- [Dataset records]
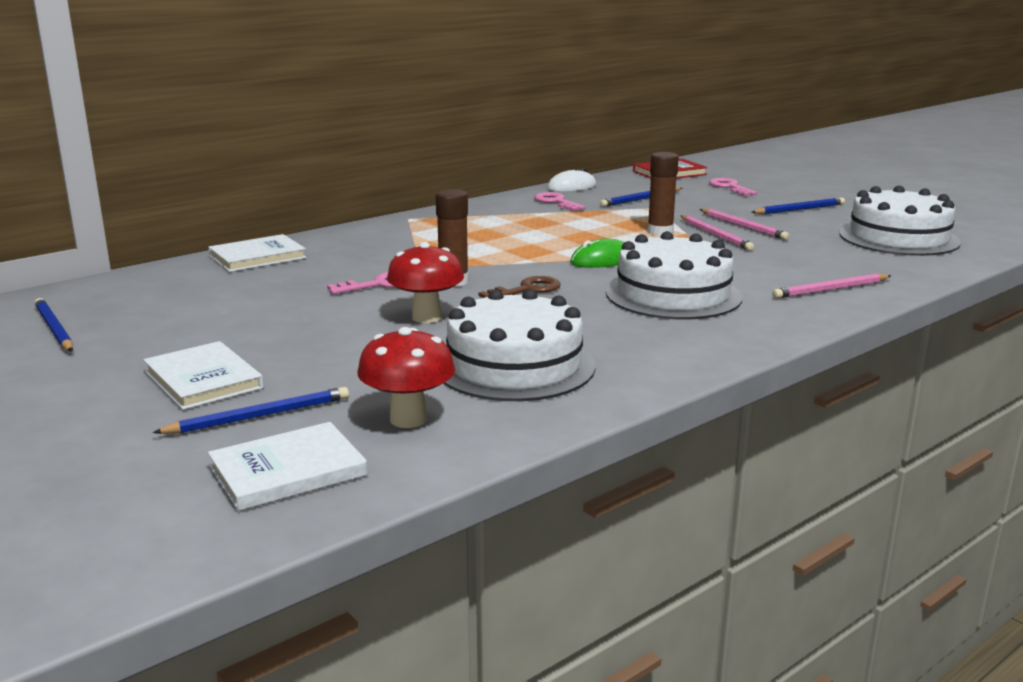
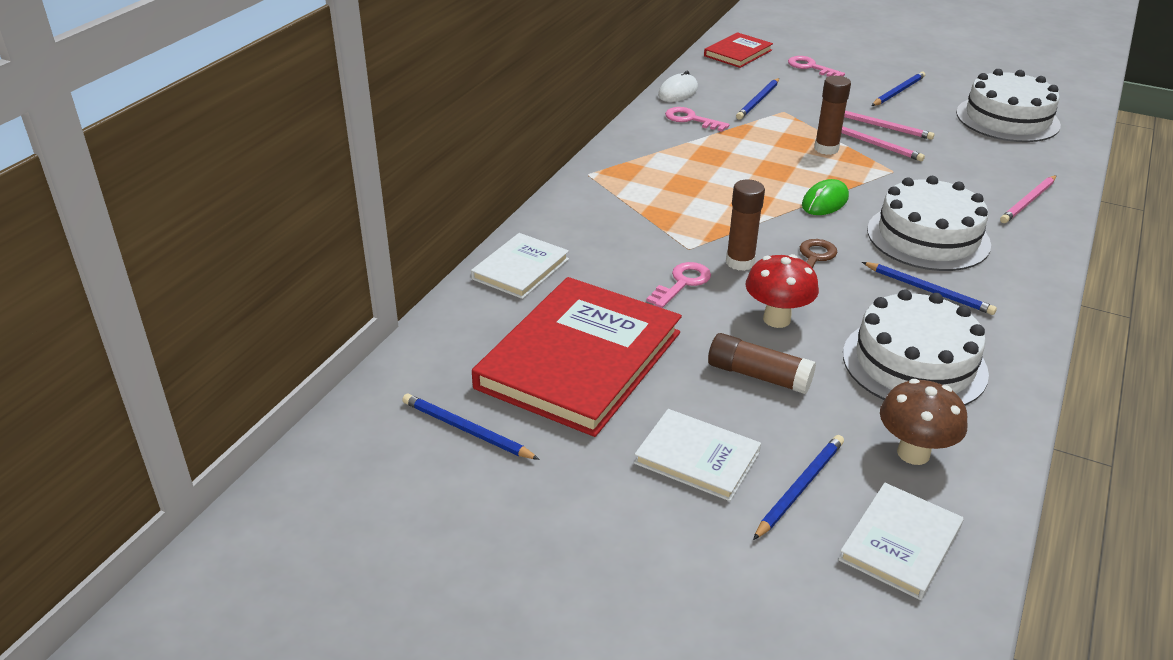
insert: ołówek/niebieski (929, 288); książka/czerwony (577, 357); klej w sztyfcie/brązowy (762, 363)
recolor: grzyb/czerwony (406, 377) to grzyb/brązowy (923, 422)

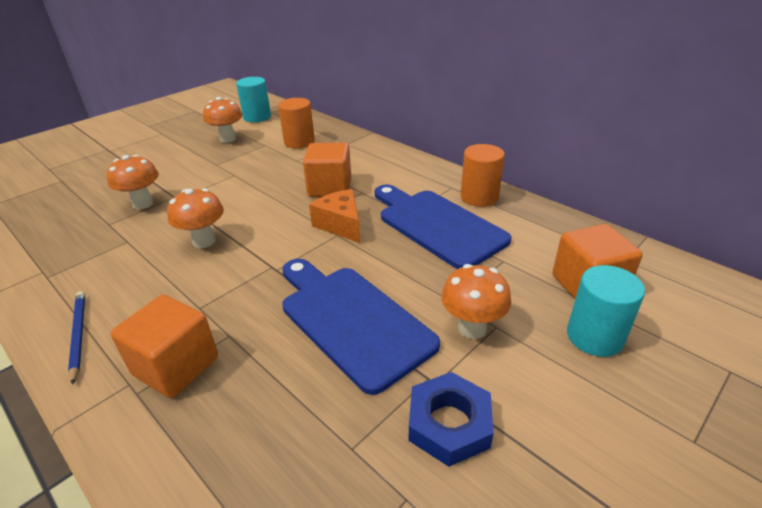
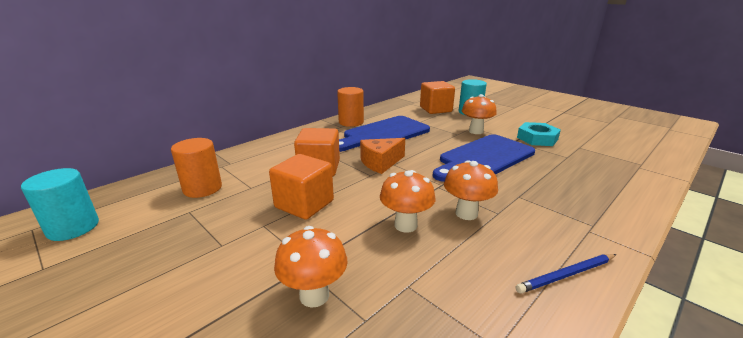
move: grzyb/pomarańczowy (222, 120) to (471, 190); sześcian/pomarańczowy (164, 346) to (301, 187)
recolor: nakrętka/niebieski (451, 419) to nakrętka/turkusowy (539, 134)

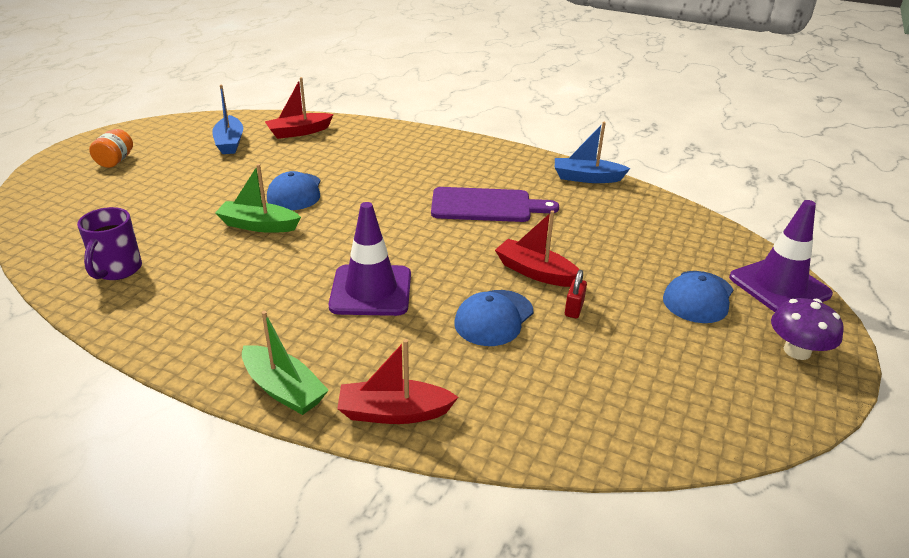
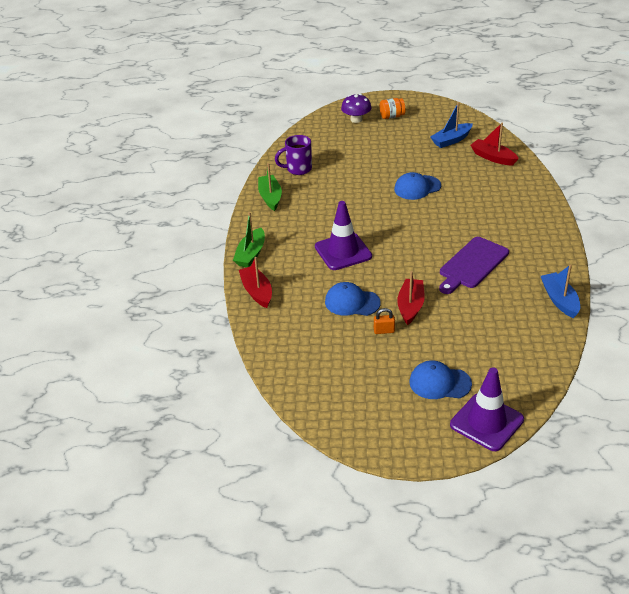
move: łódka/zielony (258, 198) to (270, 187); grzyb/fioletowy (807, 329) to (356, 108)
recolor: kłódka/czerwony (576, 294) to kłódka/pomarańczowy (384, 321)
rotate: deska do krojenia/fioletowy (495, 204) = (474, 265) 60 degrees clockwise

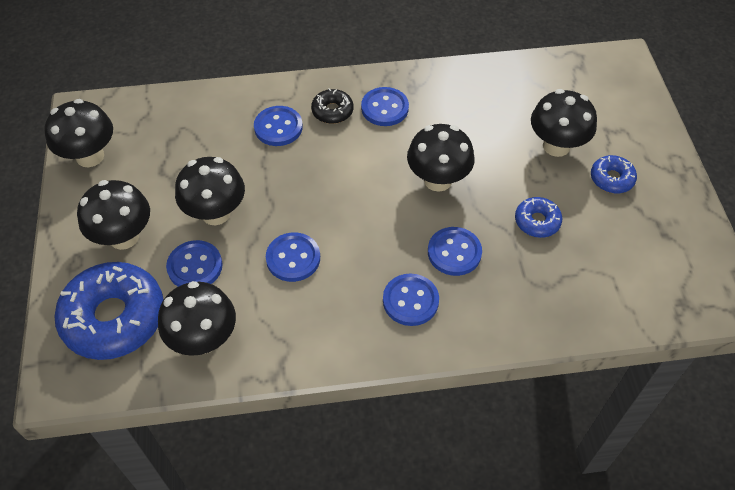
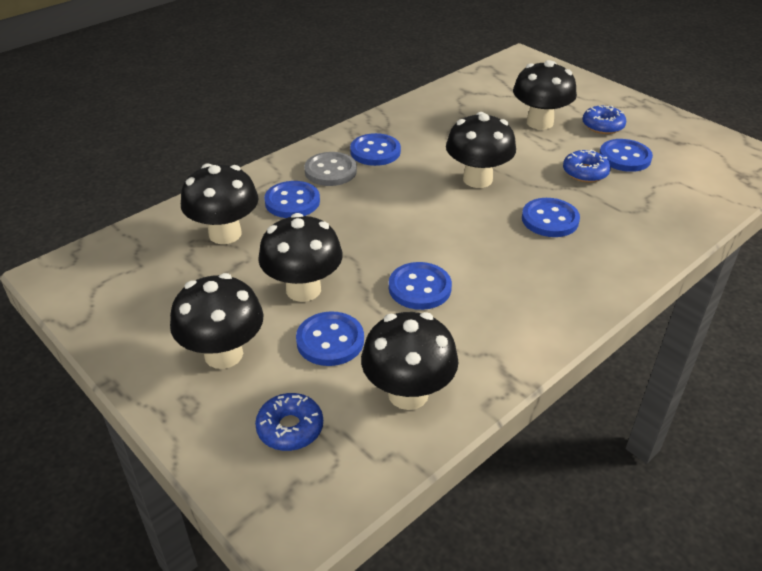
move: grzyb/czarny (78, 133) to (220, 203); guzik/niebieski (411, 299) to (626, 155)
replace: donut/czarny (332, 106) to guzik/szary (330, 169)
resize: donut/niebieski (109, 311) = (289, 422) x0.48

- [About this task]
Once you find the line with "move: grzyb/pomarańczowy (222, 120)", restate it and every later line of the data word for word, excluding the pictures.

- [Answer to this problem]
move: grzyb/pomarańczowy (222, 120) to (471, 190); sześcian/pomarańczowy (164, 346) to (301, 187)
recolor: nakrętka/niebieski (451, 419) to nakrętka/turkusowy (539, 134)

move: łódka/zielony (258, 198) to (270, 187); grzyb/fioletowy (807, 329) to (356, 108)
recolor: kłódka/czerwony (576, 294) to kłódka/pomarańczowy (384, 321)
rotate: deska do krojenia/fioletowy (495, 204) = (474, 265) 60 degrees clockwise

move: grzyb/czarny (78, 133) to (220, 203); guzik/niebieski (411, 299) to (626, 155)
replace: donut/czarny (332, 106) to guzik/szary (330, 169)
resize: donut/niebieski (109, 311) = (289, 422) x0.48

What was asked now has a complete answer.